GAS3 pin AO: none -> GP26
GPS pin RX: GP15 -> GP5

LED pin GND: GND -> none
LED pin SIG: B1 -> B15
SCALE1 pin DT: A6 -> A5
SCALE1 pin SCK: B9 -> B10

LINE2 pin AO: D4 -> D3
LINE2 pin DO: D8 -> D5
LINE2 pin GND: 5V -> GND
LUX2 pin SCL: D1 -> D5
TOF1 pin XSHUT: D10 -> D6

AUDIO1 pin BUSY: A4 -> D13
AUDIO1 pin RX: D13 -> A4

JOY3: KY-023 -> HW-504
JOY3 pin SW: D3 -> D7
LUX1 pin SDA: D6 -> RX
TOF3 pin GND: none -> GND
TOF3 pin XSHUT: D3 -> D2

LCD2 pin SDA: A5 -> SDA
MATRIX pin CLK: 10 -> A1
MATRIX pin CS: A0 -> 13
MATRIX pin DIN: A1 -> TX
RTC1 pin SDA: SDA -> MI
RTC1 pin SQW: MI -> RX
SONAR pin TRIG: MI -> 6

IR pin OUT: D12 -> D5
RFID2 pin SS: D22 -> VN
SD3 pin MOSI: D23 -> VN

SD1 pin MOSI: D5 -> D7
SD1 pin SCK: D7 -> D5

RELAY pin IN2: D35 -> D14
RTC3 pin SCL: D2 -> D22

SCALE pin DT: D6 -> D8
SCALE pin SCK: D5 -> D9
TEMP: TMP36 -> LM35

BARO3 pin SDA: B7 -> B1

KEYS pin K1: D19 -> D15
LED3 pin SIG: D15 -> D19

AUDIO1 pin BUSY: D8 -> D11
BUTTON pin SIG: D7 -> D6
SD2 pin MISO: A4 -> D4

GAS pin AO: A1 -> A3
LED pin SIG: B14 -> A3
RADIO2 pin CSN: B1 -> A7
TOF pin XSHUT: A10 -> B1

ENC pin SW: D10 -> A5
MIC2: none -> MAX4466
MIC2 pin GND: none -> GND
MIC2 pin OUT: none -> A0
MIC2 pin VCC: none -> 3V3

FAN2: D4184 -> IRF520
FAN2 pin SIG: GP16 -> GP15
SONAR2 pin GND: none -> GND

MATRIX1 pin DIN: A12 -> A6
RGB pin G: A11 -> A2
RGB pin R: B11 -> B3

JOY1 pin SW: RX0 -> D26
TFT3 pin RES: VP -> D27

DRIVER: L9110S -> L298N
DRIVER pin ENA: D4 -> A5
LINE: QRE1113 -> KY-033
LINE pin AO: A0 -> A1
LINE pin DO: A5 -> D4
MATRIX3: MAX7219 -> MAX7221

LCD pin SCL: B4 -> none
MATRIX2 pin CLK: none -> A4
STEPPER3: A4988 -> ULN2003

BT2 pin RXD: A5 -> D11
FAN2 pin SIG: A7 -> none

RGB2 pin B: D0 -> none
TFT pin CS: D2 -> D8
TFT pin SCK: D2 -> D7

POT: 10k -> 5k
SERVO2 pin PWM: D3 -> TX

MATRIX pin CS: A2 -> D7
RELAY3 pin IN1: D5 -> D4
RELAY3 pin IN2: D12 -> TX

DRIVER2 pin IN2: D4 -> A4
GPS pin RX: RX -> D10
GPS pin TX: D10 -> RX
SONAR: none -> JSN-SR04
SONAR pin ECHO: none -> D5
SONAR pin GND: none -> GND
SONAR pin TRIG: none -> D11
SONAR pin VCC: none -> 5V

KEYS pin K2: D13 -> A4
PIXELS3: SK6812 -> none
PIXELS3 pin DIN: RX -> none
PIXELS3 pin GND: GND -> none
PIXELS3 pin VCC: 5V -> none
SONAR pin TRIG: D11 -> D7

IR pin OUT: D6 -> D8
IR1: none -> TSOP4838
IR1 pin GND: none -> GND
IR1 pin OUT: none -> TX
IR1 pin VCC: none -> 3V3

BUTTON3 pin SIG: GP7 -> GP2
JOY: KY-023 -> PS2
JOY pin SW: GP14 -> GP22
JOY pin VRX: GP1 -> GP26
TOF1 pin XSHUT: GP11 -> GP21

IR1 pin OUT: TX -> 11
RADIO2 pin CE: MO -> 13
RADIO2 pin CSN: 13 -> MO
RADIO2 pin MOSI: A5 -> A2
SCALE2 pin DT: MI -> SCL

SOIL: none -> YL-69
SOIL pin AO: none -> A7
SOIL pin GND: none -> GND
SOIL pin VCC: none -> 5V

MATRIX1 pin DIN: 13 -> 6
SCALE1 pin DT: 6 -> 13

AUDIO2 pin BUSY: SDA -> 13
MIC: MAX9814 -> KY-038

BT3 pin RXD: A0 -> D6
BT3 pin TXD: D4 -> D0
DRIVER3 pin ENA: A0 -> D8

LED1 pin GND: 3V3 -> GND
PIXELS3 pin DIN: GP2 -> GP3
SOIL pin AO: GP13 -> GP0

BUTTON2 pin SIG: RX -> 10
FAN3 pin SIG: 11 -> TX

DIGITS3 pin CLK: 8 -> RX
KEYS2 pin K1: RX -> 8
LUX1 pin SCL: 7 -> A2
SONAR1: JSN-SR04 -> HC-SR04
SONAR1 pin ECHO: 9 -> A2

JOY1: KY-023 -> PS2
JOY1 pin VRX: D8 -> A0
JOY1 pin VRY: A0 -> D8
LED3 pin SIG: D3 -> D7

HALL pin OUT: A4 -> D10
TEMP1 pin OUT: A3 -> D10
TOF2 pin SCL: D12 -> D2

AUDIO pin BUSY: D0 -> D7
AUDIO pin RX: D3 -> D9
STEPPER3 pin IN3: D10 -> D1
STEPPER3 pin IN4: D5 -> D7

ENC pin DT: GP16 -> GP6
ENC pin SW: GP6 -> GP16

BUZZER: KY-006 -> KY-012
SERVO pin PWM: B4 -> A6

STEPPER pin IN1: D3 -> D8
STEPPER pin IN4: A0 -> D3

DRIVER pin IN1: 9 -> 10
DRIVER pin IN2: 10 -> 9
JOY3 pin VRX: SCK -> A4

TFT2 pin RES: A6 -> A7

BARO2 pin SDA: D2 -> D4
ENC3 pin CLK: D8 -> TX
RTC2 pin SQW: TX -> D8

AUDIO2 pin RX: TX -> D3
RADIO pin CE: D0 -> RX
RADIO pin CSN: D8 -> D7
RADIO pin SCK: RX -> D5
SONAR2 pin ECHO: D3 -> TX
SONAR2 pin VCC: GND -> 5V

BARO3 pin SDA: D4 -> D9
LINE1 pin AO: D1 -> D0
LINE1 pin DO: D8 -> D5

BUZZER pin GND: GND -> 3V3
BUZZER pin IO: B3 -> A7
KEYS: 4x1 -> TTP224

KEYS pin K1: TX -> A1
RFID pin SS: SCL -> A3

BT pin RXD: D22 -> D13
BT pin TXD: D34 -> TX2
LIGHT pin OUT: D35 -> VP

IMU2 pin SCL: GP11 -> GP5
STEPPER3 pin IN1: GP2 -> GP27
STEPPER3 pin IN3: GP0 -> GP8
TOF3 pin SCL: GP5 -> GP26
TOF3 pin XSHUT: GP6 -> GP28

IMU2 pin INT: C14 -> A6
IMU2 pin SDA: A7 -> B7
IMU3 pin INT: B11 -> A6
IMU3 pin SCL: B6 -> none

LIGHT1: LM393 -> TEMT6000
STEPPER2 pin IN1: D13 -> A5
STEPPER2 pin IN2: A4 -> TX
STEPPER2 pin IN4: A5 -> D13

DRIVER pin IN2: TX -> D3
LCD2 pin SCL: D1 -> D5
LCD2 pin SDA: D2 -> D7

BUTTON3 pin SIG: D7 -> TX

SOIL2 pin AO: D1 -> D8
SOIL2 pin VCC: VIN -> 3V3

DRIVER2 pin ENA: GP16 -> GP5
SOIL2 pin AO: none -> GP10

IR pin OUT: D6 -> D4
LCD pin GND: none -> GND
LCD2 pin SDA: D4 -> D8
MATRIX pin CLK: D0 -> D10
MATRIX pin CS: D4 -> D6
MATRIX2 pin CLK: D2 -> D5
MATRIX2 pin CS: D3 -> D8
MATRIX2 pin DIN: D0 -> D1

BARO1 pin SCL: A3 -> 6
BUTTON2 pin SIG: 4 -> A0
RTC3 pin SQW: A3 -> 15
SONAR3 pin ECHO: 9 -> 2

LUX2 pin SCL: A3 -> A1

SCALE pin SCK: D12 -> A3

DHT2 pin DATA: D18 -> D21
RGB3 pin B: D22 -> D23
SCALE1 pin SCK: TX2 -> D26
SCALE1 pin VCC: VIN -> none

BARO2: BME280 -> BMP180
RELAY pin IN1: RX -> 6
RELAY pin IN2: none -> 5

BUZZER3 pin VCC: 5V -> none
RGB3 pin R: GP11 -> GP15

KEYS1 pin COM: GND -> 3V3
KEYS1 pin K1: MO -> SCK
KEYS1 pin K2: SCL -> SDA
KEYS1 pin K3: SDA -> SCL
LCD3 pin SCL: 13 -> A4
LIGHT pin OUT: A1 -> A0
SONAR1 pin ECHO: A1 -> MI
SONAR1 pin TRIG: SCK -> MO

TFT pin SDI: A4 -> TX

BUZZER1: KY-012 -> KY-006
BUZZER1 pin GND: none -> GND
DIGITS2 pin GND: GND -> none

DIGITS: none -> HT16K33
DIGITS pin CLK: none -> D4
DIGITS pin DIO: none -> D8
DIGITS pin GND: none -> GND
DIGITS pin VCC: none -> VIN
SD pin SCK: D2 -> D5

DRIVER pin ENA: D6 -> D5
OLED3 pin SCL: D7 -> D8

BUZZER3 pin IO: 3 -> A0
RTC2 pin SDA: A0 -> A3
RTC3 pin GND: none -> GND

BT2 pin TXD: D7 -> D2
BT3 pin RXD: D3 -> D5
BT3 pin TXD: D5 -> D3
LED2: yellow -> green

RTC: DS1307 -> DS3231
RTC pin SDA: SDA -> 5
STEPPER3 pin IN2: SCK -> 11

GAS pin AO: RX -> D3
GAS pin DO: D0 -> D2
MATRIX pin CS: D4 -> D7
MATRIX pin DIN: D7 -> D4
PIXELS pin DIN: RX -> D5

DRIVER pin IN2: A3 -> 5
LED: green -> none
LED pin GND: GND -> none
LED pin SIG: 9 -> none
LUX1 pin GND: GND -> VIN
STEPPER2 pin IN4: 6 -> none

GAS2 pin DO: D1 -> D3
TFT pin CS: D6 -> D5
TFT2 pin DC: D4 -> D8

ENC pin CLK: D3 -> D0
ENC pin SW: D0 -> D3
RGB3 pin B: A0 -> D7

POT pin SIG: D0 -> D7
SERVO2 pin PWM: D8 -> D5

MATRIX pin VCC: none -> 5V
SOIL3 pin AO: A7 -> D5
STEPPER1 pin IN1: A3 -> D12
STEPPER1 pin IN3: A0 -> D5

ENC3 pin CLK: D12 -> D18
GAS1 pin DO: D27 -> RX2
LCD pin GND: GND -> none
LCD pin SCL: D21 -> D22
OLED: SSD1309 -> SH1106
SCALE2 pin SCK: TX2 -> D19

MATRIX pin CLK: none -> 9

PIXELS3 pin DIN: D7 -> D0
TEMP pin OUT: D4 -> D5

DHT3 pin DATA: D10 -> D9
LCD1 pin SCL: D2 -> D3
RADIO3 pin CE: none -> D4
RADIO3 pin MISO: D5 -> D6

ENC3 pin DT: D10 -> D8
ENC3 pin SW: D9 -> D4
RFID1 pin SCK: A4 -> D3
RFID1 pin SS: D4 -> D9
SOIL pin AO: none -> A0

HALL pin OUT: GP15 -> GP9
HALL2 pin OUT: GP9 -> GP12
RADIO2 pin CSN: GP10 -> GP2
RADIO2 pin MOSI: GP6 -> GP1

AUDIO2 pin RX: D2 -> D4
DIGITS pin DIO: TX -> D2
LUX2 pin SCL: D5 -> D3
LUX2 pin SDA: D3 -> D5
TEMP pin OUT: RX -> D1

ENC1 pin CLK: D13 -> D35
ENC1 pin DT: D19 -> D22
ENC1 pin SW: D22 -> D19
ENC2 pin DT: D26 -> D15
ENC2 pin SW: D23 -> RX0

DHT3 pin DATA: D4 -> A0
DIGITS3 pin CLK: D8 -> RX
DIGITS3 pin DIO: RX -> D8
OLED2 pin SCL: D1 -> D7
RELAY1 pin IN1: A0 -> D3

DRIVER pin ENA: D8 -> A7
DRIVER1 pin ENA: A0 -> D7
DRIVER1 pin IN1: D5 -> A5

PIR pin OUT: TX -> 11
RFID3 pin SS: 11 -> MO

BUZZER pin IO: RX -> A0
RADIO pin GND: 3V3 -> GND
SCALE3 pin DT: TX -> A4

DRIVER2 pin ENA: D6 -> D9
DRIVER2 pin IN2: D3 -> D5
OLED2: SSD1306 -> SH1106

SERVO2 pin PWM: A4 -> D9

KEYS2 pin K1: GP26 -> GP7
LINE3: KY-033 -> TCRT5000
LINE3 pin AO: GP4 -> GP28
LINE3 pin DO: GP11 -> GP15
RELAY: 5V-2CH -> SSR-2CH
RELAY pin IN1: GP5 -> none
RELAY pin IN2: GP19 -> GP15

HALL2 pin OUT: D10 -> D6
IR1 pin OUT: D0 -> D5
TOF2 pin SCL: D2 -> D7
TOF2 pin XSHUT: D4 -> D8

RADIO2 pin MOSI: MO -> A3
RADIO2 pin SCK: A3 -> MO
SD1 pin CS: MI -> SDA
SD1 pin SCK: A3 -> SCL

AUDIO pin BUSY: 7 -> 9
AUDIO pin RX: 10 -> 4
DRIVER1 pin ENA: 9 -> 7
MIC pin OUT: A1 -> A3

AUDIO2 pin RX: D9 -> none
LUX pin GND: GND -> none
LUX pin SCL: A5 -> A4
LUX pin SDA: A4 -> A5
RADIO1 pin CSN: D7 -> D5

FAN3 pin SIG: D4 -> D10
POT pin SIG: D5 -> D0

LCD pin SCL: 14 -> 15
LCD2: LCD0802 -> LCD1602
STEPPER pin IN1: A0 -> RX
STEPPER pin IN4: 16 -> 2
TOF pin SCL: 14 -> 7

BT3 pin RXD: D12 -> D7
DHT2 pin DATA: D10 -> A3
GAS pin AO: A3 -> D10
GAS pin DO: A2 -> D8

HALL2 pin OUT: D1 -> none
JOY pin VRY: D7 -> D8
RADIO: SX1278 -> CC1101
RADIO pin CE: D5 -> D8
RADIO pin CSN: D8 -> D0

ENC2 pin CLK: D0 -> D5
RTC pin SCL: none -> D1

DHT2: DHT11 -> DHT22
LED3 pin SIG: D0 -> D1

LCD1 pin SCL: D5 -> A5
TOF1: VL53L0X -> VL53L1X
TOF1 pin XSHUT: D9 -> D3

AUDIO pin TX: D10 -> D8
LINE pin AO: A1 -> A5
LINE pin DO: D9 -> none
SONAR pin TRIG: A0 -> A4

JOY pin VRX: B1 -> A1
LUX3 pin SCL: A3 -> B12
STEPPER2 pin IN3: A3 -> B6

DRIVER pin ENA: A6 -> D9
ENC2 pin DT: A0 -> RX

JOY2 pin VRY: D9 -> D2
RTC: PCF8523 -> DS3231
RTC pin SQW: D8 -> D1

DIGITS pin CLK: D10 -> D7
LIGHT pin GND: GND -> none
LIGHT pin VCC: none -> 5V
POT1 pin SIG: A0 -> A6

§ **Task requirements**: Look back at the entries above. Retype the line with "LIGHT1: LM393 -> TEMT6000", the line with "SOIL2 pin VCC: VIN -> 3V3", and all lines in between.

§ **Output**:
LIGHT1: LM393 -> TEMT6000
STEPPER2 pin IN1: D13 -> A5
STEPPER2 pin IN2: A4 -> TX
STEPPER2 pin IN4: A5 -> D13

DRIVER pin IN2: TX -> D3
LCD2 pin SCL: D1 -> D5
LCD2 pin SDA: D2 -> D7

BUTTON3 pin SIG: D7 -> TX

SOIL2 pin AO: D1 -> D8
SOIL2 pin VCC: VIN -> 3V3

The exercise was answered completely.